## Data for this exercise
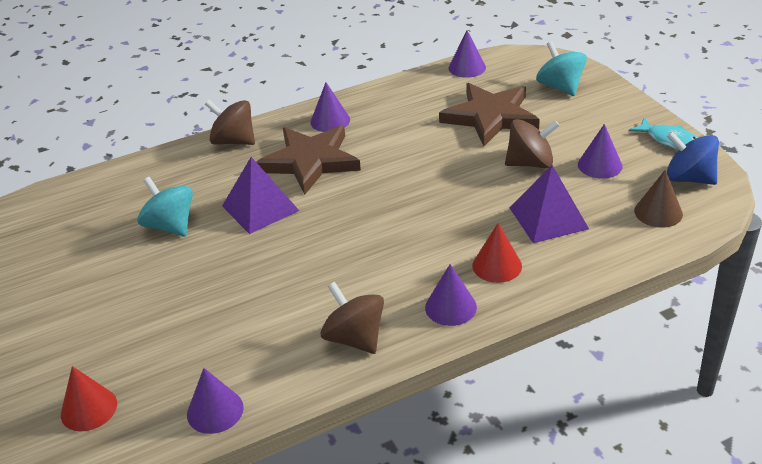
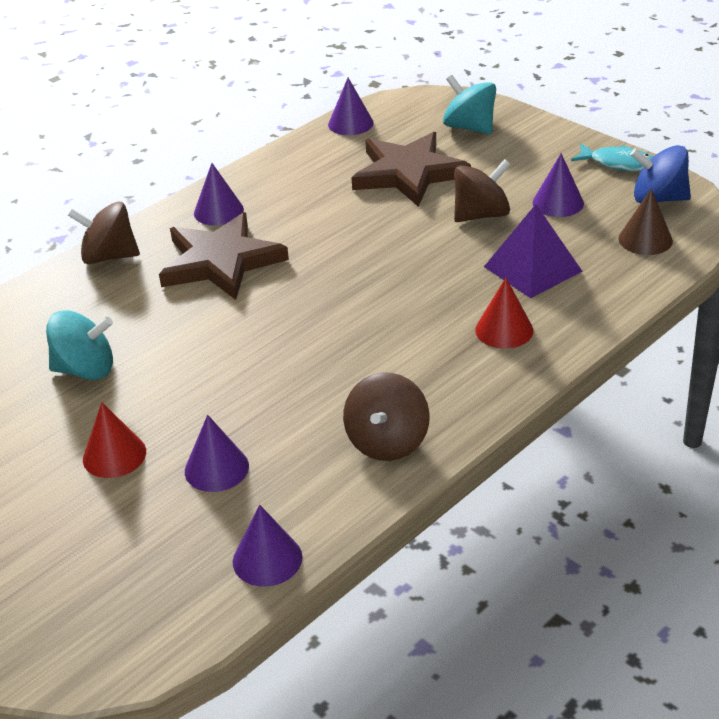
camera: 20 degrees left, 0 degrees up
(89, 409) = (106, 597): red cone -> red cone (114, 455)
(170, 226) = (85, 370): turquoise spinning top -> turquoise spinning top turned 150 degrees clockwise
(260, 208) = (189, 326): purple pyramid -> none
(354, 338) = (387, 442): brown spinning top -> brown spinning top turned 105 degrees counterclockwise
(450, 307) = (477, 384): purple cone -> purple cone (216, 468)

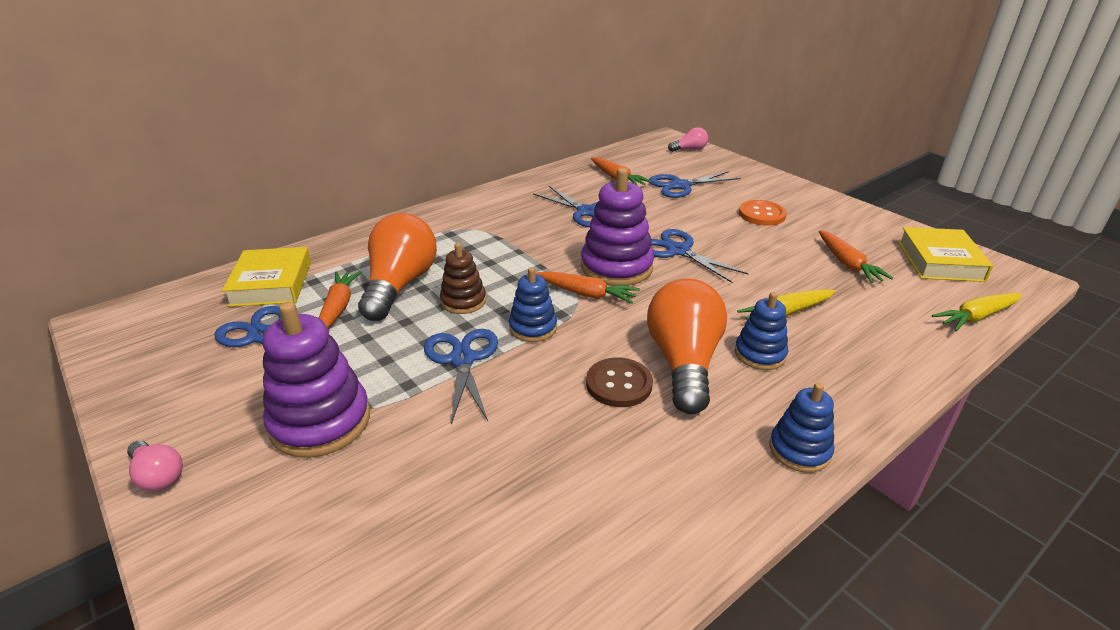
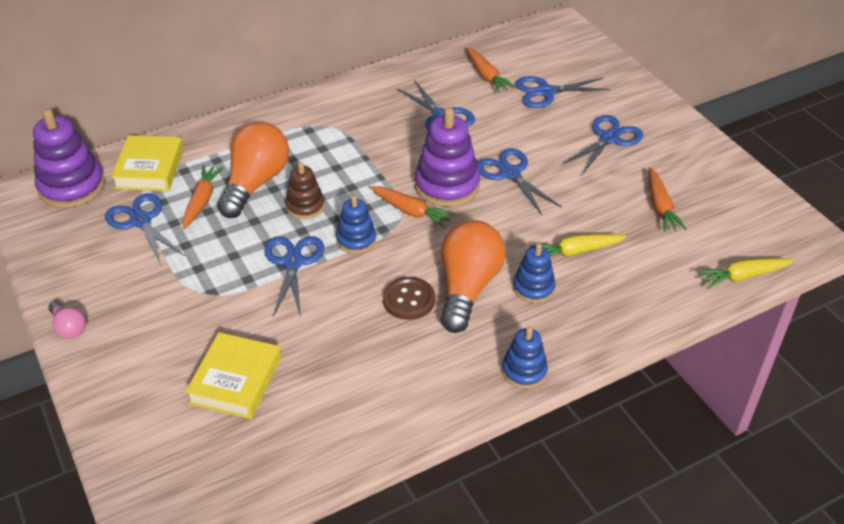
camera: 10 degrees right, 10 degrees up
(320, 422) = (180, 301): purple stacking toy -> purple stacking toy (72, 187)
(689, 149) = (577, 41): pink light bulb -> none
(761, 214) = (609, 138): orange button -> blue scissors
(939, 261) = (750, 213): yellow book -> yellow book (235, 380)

==

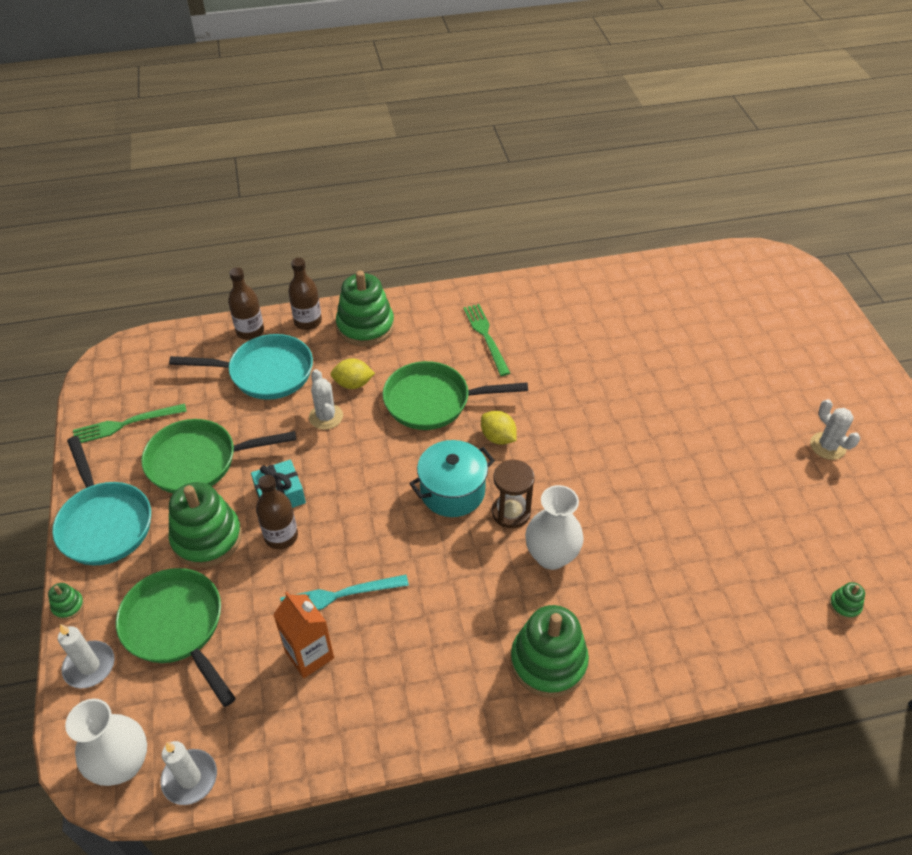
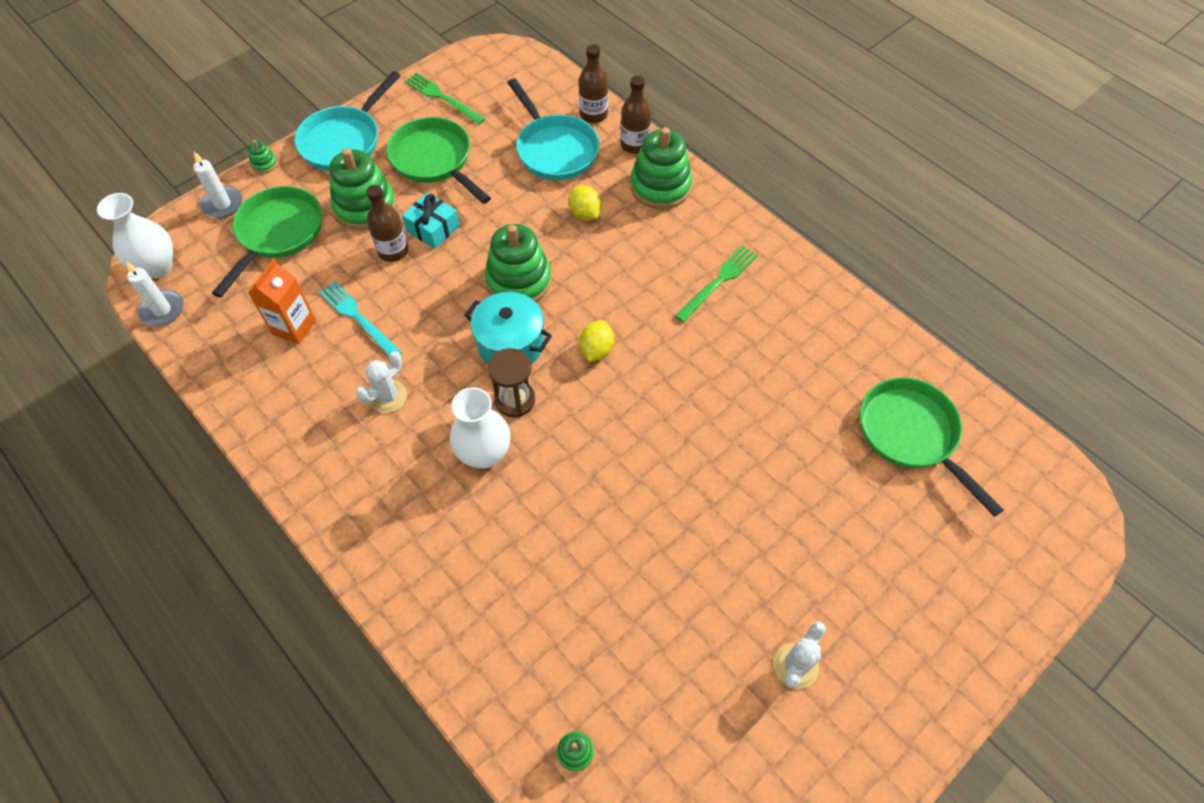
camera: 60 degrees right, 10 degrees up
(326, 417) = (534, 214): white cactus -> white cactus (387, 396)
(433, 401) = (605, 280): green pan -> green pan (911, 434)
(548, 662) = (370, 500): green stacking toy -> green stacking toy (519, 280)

## Try it
Pull each line containing the word "green" out of the data above.

## Written answer
(433, 401) = (605, 280): green pan -> green pan (911, 434)
(548, 662) = (370, 500): green stacking toy -> green stacking toy (519, 280)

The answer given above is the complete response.